[[ DATA PROVIDED, beginning ]]
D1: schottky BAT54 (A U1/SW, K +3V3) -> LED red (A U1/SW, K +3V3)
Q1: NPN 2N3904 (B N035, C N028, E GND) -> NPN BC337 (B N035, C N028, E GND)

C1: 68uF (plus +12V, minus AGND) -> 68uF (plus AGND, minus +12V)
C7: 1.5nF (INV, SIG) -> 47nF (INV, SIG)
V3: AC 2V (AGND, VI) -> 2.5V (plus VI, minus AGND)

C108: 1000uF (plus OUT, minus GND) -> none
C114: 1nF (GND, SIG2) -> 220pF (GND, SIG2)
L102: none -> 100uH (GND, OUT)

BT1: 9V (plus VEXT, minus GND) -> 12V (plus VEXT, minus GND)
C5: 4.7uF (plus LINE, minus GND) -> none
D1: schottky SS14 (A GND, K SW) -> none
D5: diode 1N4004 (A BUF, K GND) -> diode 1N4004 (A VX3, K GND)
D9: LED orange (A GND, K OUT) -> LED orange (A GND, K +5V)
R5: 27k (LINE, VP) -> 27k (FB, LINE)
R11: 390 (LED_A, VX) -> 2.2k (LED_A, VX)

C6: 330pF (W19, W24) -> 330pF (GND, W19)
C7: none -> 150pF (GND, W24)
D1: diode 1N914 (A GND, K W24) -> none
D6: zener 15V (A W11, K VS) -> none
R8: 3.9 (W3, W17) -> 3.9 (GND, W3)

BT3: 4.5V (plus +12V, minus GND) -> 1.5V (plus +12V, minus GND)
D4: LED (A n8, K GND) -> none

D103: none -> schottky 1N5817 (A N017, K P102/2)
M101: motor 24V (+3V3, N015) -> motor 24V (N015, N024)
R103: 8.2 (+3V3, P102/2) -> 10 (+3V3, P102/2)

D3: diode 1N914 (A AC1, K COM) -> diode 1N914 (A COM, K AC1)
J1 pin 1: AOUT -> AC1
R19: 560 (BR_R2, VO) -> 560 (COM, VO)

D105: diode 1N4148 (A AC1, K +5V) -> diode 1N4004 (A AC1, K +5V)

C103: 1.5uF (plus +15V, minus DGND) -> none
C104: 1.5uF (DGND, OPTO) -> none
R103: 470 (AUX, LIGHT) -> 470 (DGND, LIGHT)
[[ DATA PROVIDED, end ]]
TASK PROMPT => Find all lines holding the word "diode" in the records above and copy them.

THE COMPLETED TASK =>
D5: diode 1N4004 (A BUF, K GND) -> diode 1N4004 (A VX3, K GND)
D1: diode 1N914 (A GND, K W24) -> none
D3: diode 1N914 (A AC1, K COM) -> diode 1N914 (A COM, K AC1)
D105: diode 1N4148 (A AC1, K +5V) -> diode 1N4004 (A AC1, K +5V)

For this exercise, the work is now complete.